Using the listing below, copy exactly the lines from the one containing "CN3 pin 2: VIN -> GND" to the one containing "SW5: none -> button (GND, RESET)", both lines included, and no others.
[[ MATERIAL TO PROCESS, beginning ]]
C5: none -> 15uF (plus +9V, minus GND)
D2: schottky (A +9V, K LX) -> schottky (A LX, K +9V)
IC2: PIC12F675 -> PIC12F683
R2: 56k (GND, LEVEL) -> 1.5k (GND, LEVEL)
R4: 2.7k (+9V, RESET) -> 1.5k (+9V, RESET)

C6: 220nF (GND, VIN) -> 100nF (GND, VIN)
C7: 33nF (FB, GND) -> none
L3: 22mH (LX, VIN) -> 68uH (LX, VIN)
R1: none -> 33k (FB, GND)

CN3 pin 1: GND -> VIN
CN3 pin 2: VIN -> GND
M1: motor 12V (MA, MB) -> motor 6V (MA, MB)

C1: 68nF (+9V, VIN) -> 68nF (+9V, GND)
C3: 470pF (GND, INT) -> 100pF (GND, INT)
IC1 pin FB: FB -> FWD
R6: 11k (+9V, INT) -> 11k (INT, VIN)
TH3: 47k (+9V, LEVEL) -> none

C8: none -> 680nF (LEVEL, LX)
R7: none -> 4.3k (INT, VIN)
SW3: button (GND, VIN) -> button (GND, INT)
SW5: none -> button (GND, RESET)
[[ MATERIAL TO PROCESS, end ]]
[[ MATERIAL TO PROCESS, beginning ]]
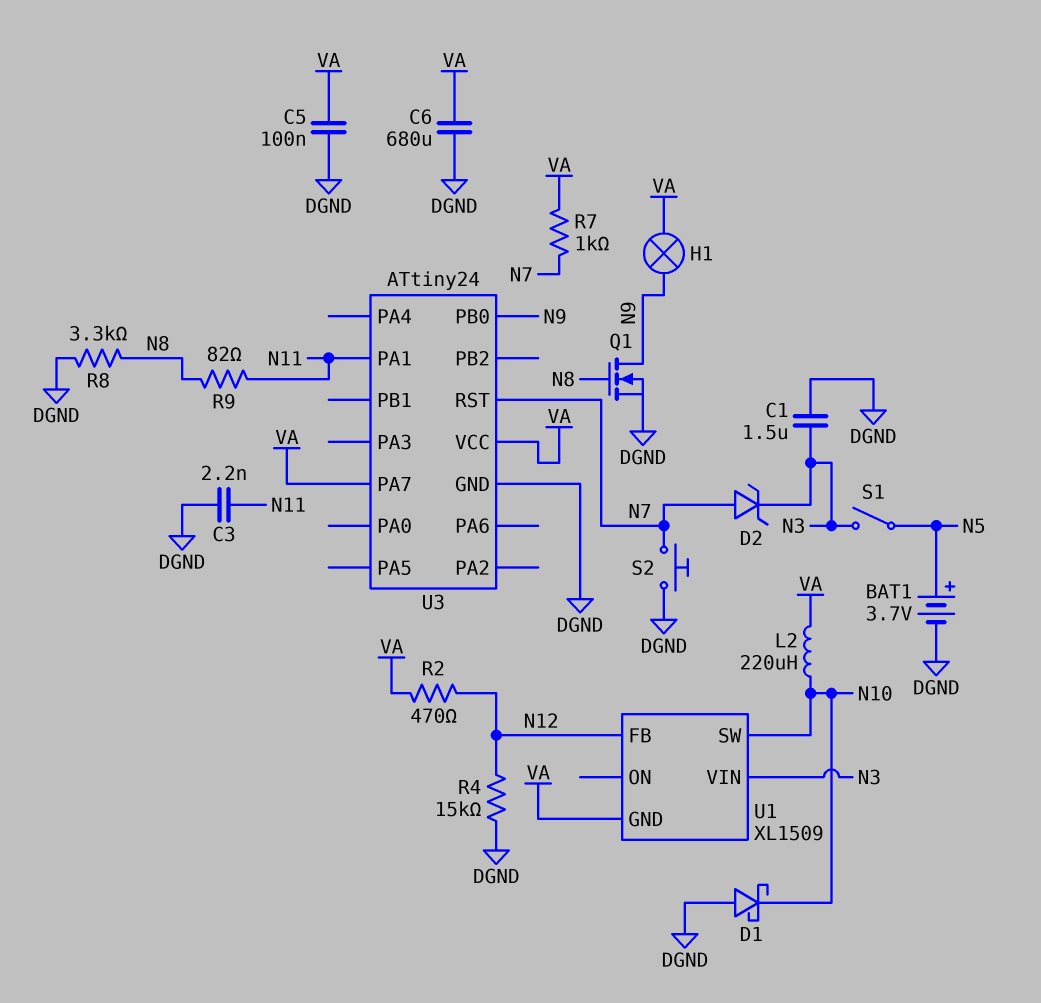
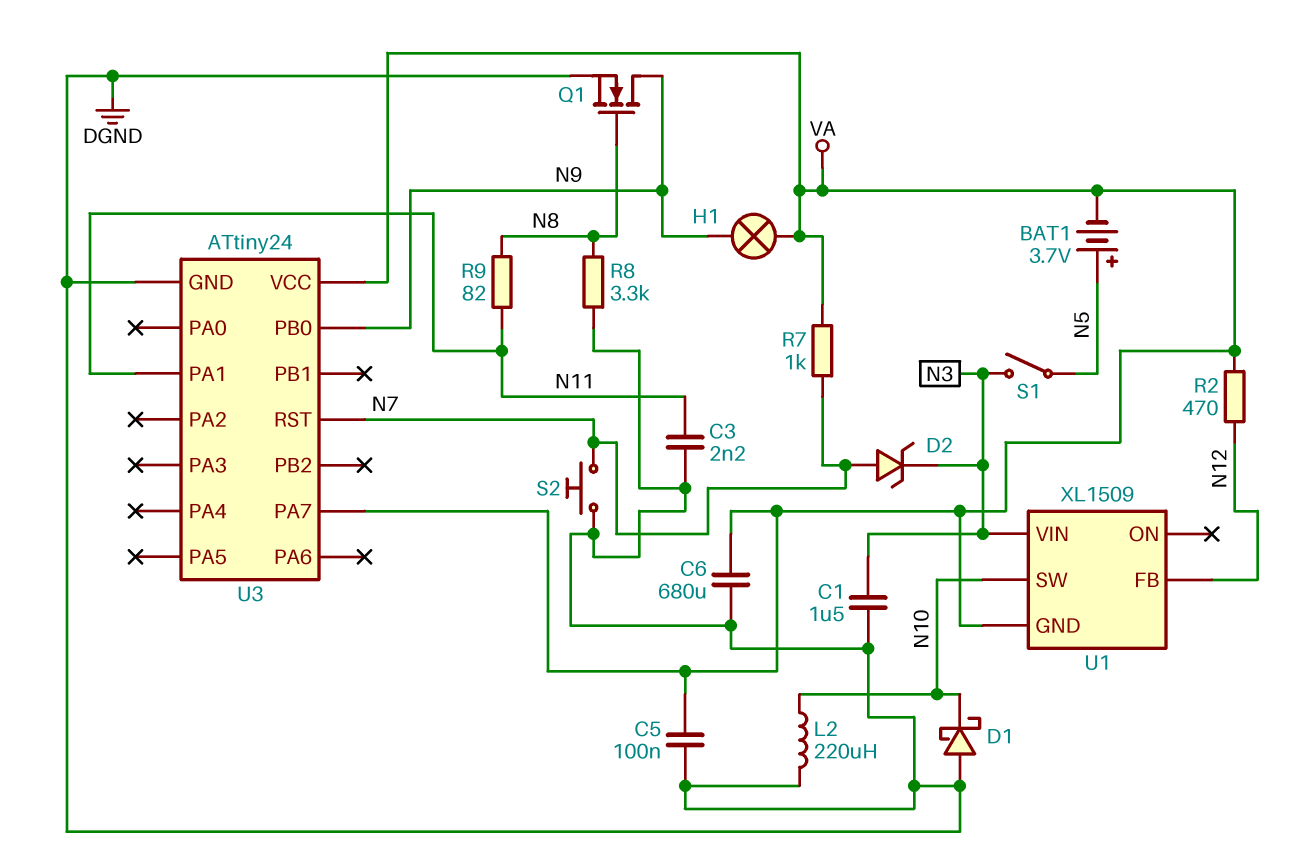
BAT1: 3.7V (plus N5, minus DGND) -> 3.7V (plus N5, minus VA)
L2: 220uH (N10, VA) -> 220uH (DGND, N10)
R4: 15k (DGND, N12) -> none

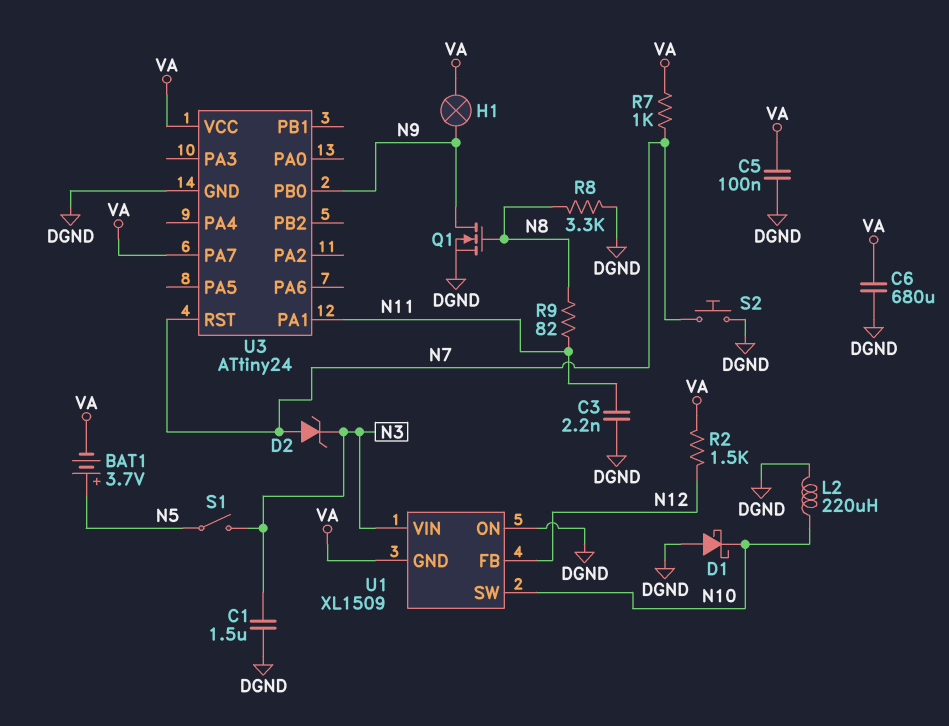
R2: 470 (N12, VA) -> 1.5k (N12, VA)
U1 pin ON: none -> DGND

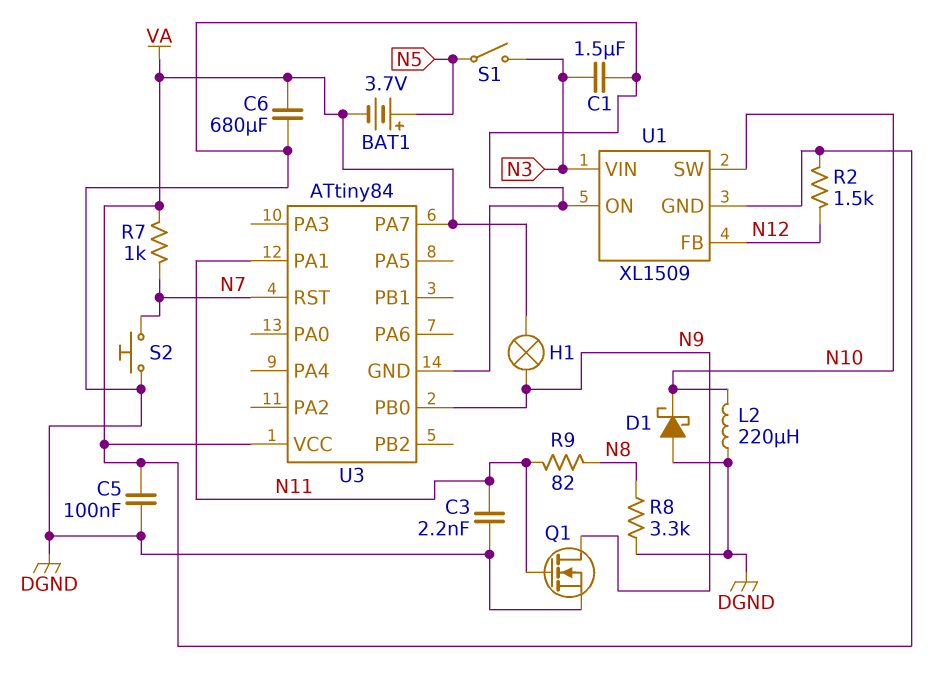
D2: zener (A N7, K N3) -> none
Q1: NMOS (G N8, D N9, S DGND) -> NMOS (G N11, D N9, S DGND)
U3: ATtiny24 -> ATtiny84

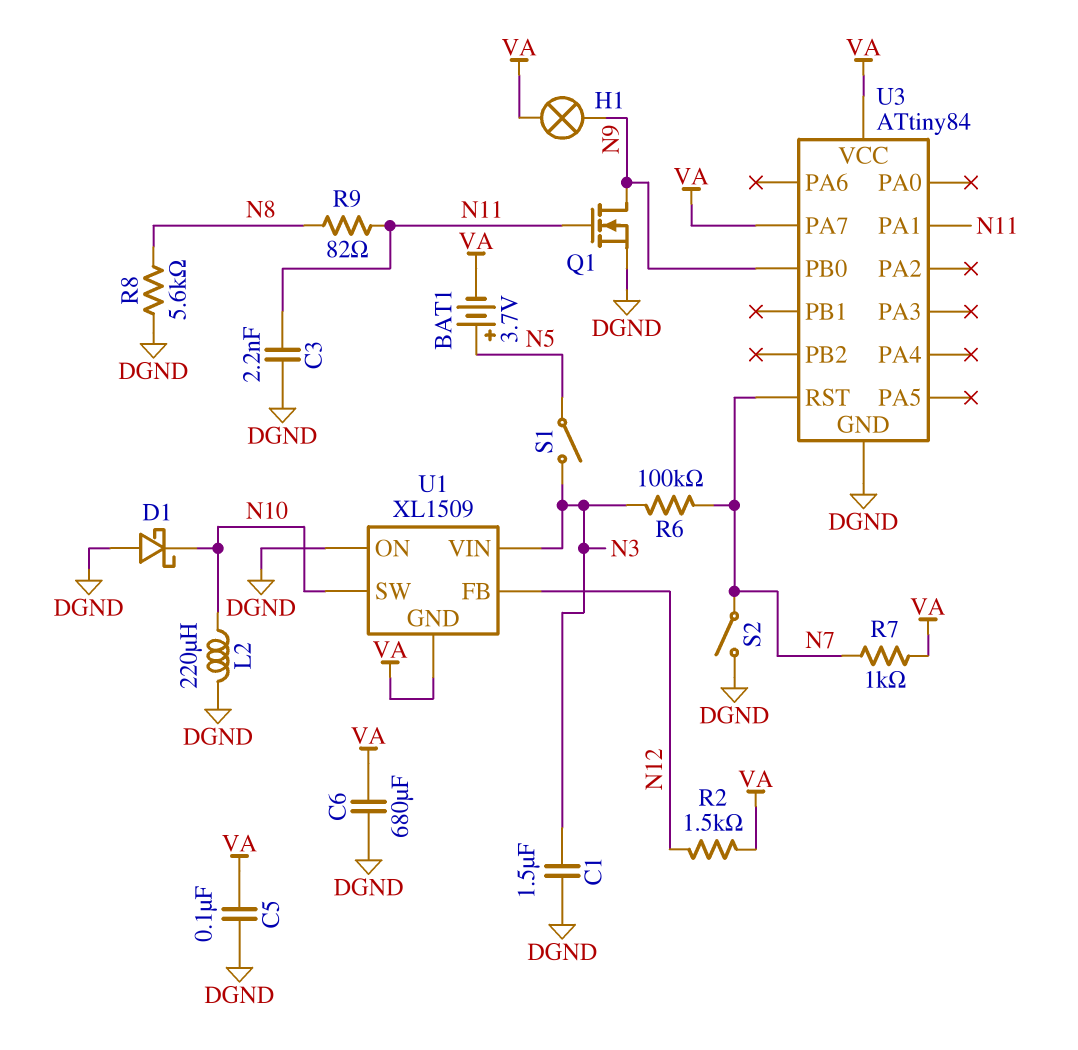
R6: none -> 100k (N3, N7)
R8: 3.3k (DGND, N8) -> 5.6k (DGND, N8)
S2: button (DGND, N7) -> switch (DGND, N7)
[[ MATERIAL TO PROCESS, end ]]
EXERCISE ANSWER
CN3 pin 2: VIN -> GND
M1: motor 12V (MA, MB) -> motor 6V (MA, MB)

C1: 68nF (+9V, VIN) -> 68nF (+9V, GND)
C3: 470pF (GND, INT) -> 100pF (GND, INT)
IC1 pin FB: FB -> FWD
R6: 11k (+9V, INT) -> 11k (INT, VIN)
TH3: 47k (+9V, LEVEL) -> none

C8: none -> 680nF (LEVEL, LX)
R7: none -> 4.3k (INT, VIN)
SW3: button (GND, VIN) -> button (GND, INT)
SW5: none -> button (GND, RESET)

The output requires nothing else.